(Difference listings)
========

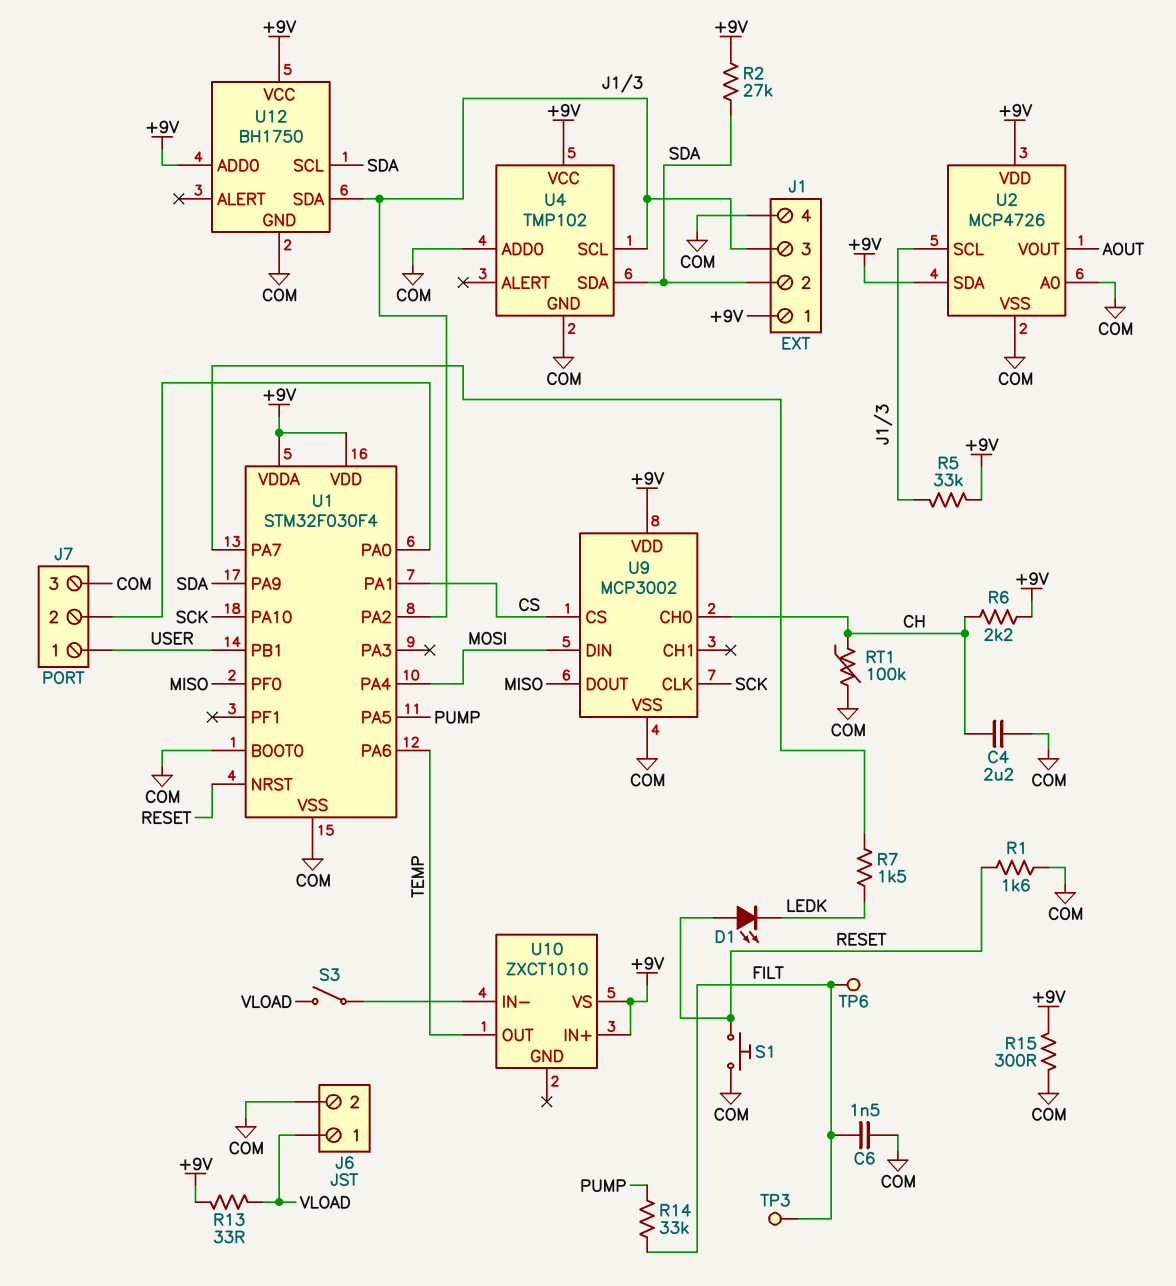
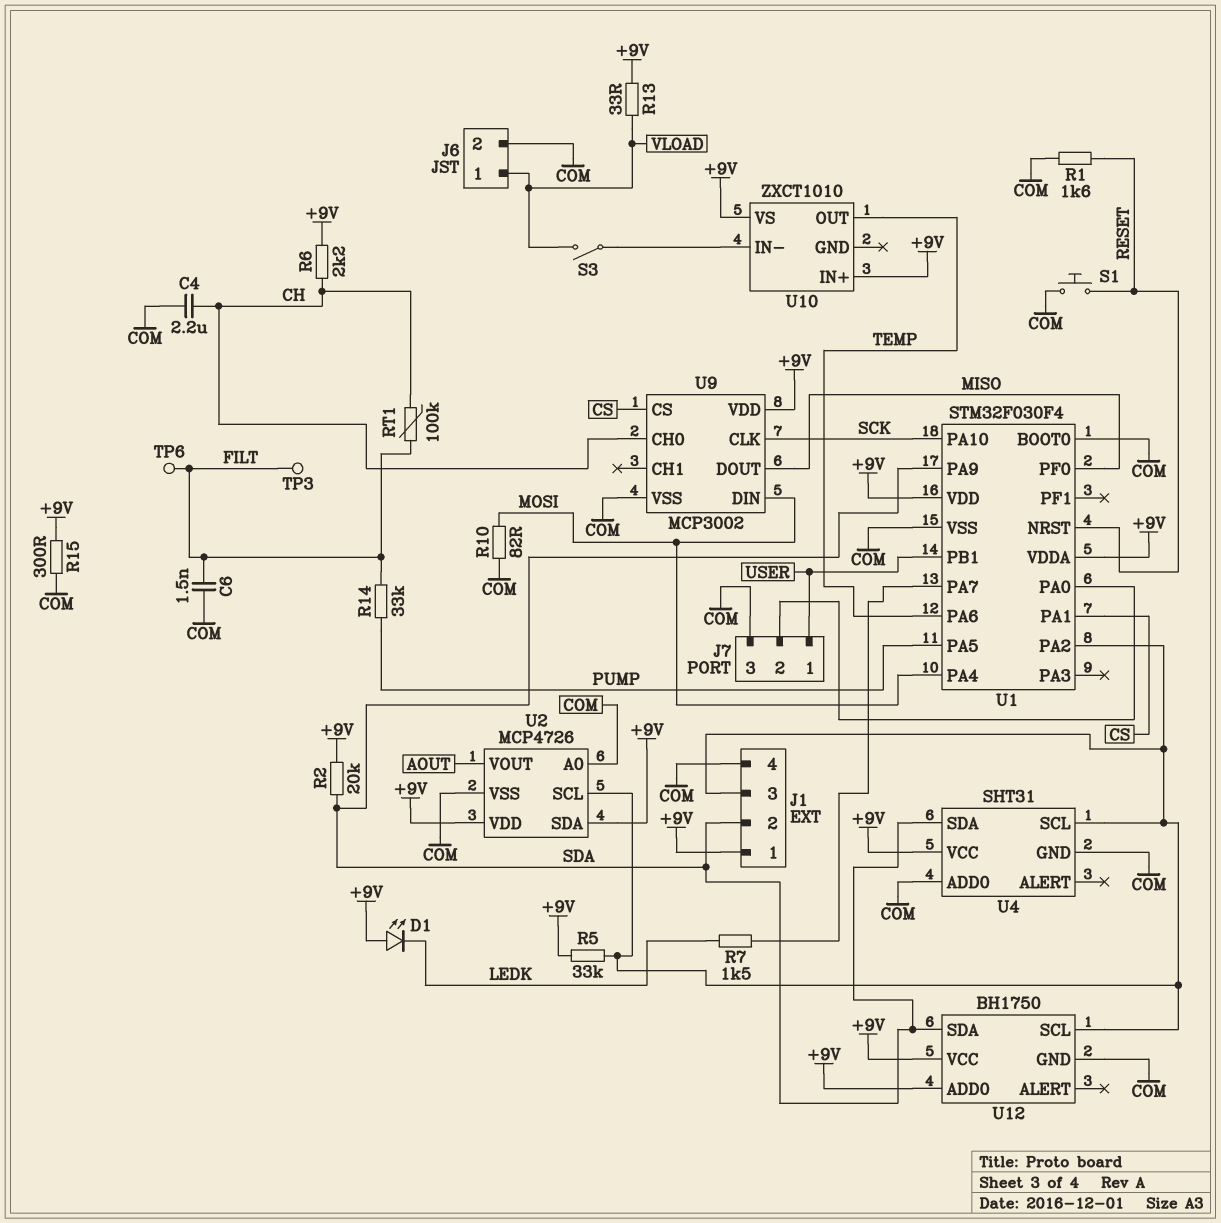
D1: LED (A RESET, K LEDK) -> LED (A +9V, K LEDK)
R2: 27k (+9V, SDA) -> 20k (+9V, SDA)
R10: none -> 82 (COM, MOSI)
RT1: 100k (CH, COM) -> 100k (CH, FILT)
U4: TMP102 -> SHT31
U12 pin SCL: SDA -> J1/3
U12 pin SDA: J1/3 -> SDA

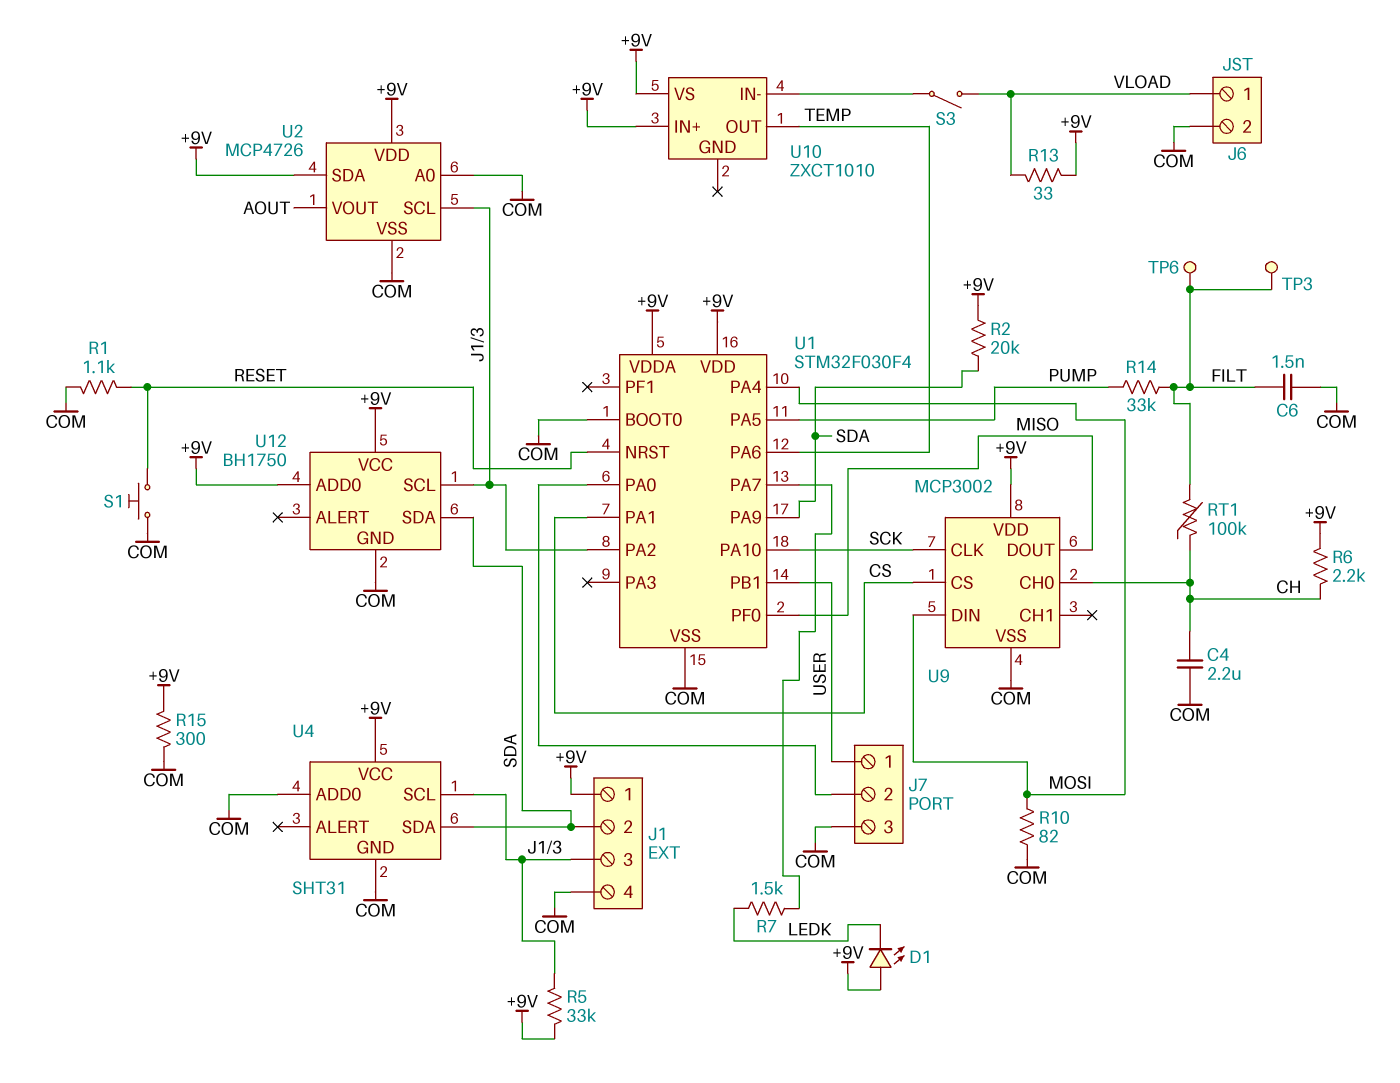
R1: 1.6k (COM, RESET) -> 1.1k (COM, RESET)

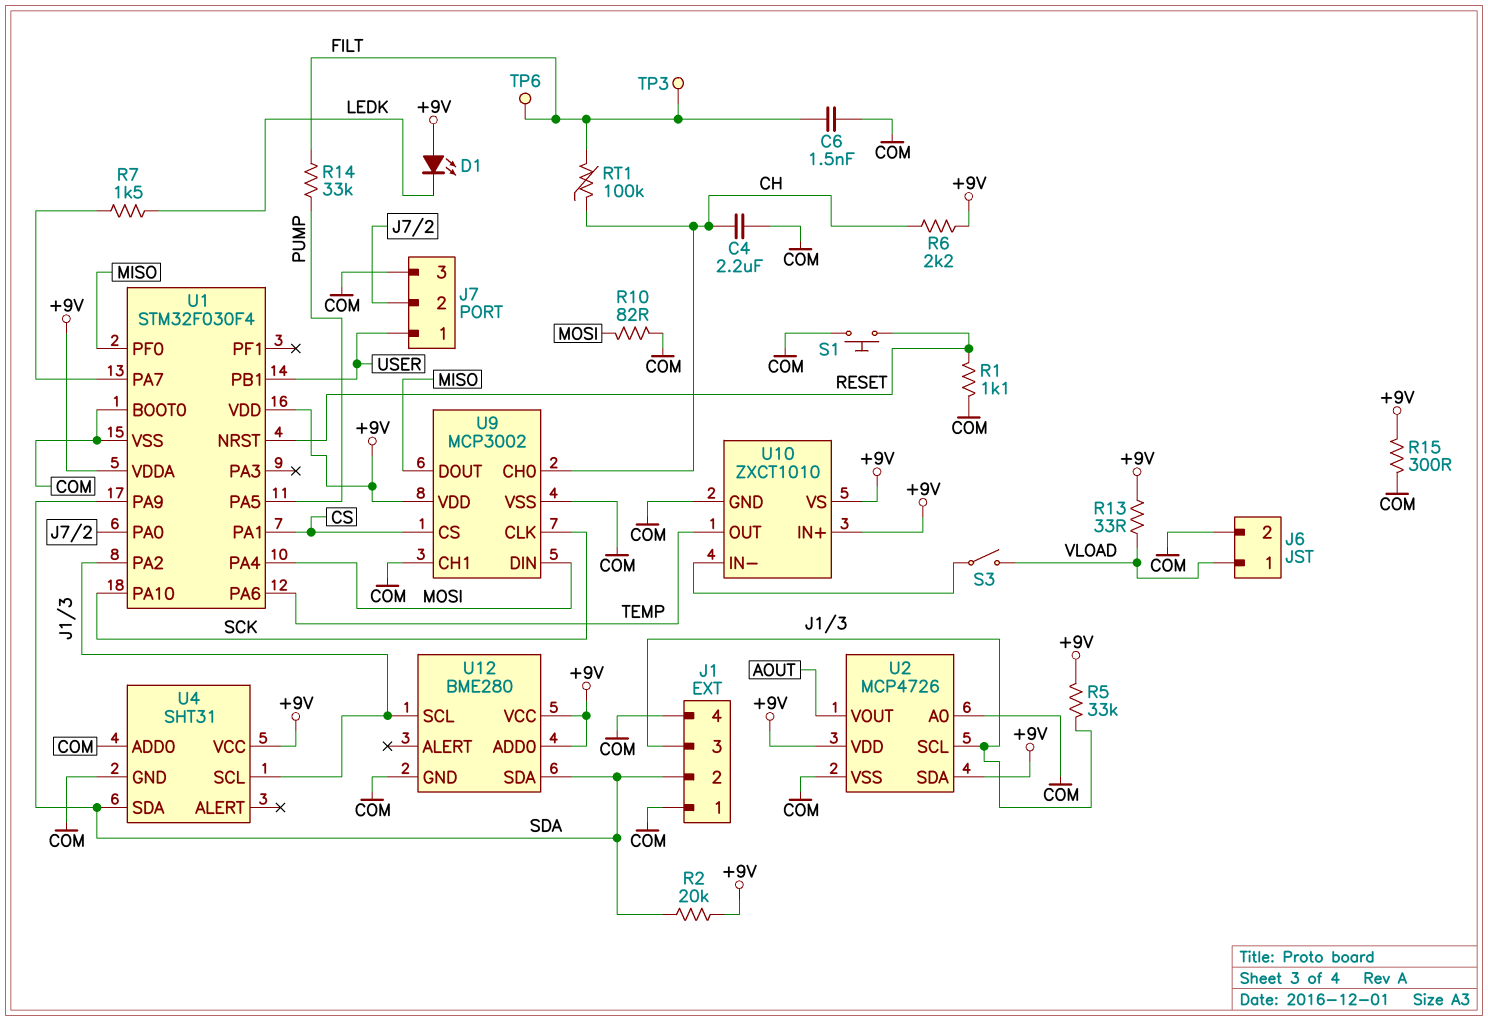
J1 pin 1: +9V -> COM
U9 pin CH1: none -> COM
U10 pin GND: none -> COM
U12: BH1750 -> BME280

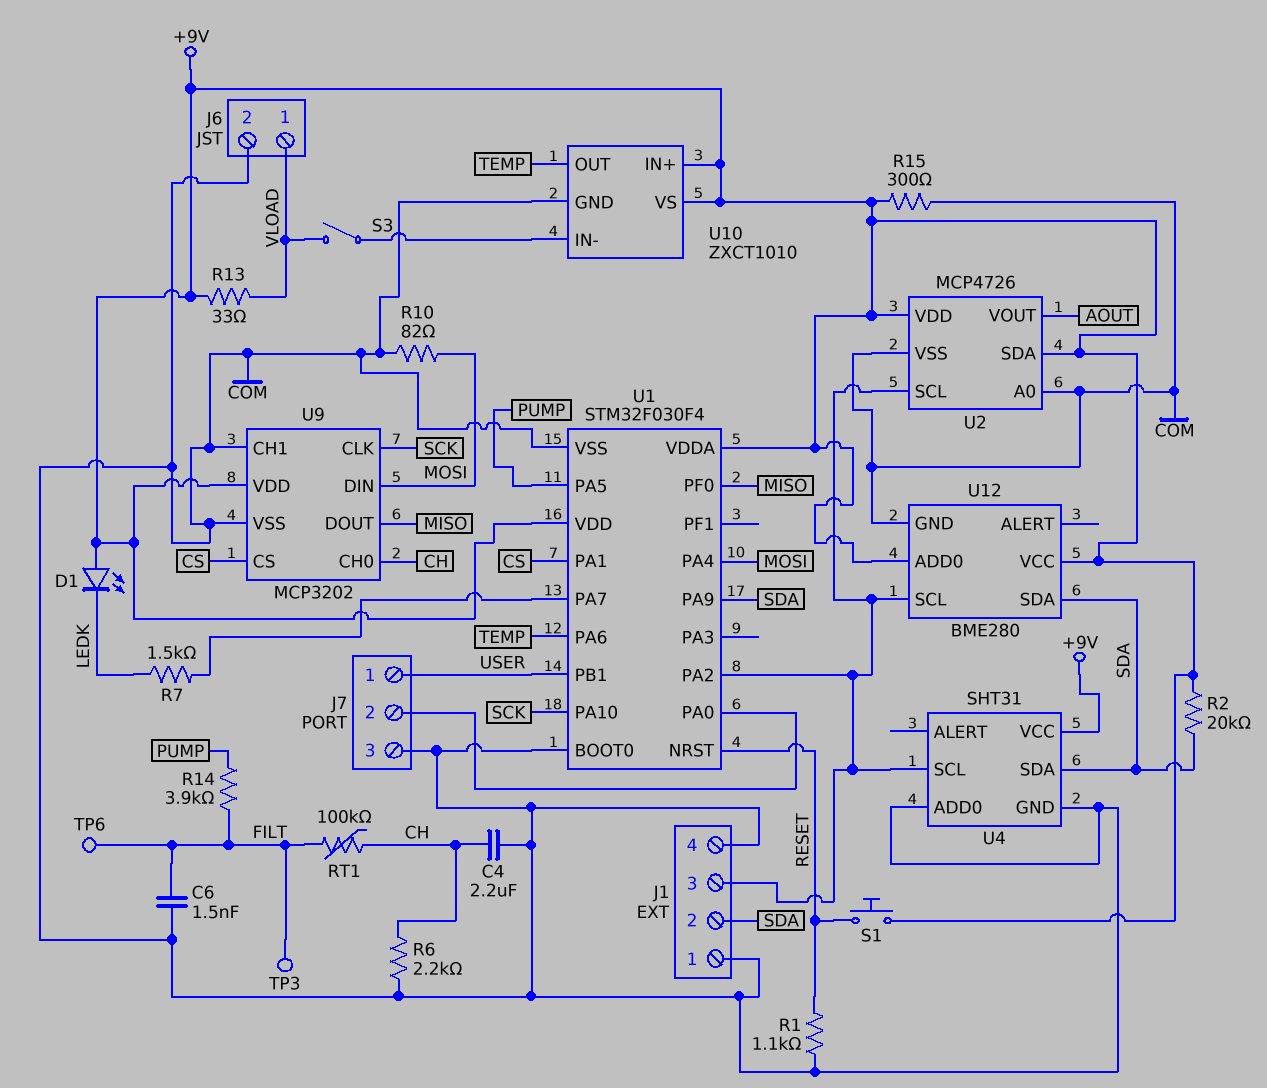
R5: 33k (+9V, J1/3) -> none
R6: 2.2k (+9V, CH) -> 2.2k (CH, COM)
R14: 33k (FILT, PUMP) -> 3.9k (FILT, PUMP)
S1: button (COM, RESET) -> button (+9V, RESET)
U9: MCP3002 -> MCP3202

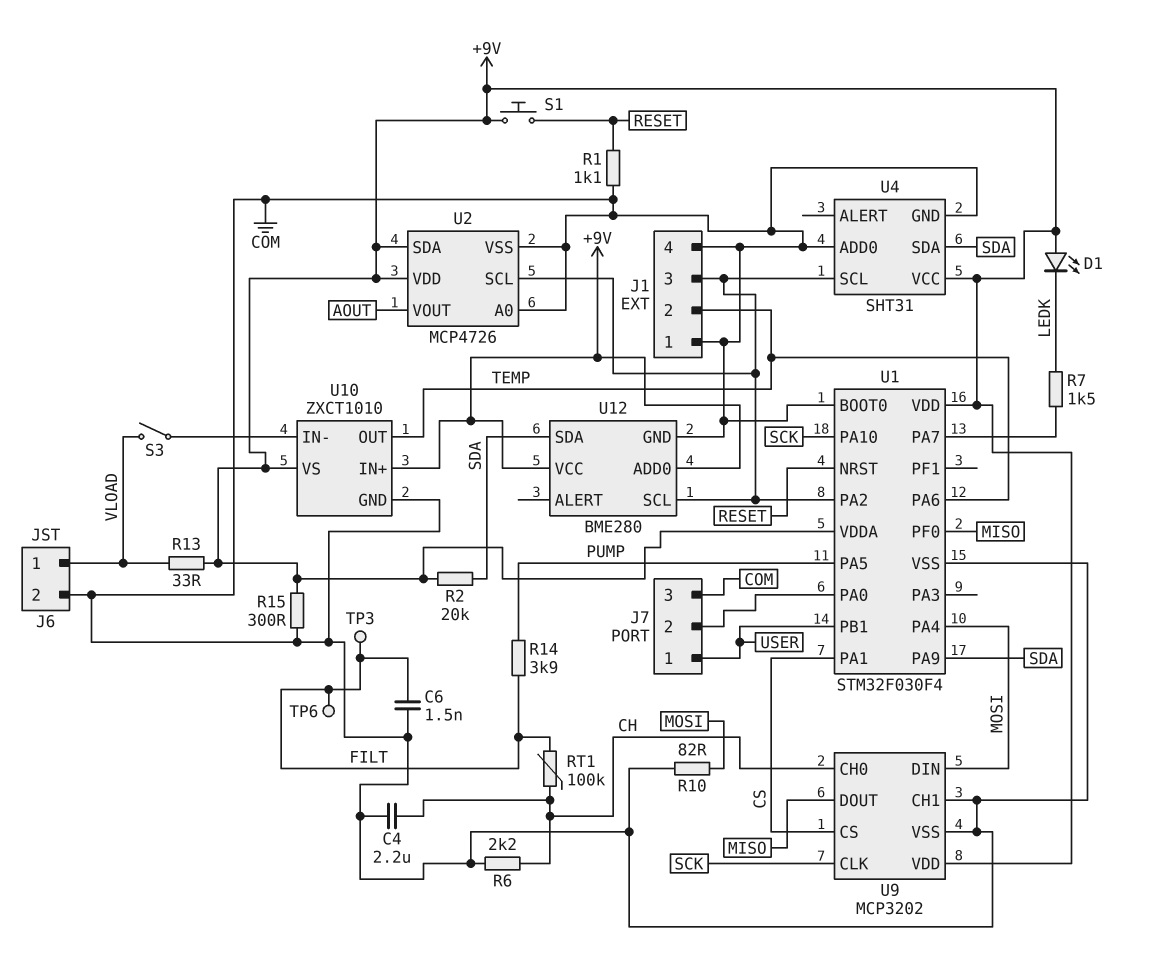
J1 pin 2: SDA -> TEMP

========

* **PROMPT**
Among the records, find every line with the word "FILT" and copy it.

* **EXERCISE OUTPUT**
RT1: 100k (CH, COM) -> 100k (CH, FILT)
R14: 33k (FILT, PUMP) -> 3.9k (FILT, PUMP)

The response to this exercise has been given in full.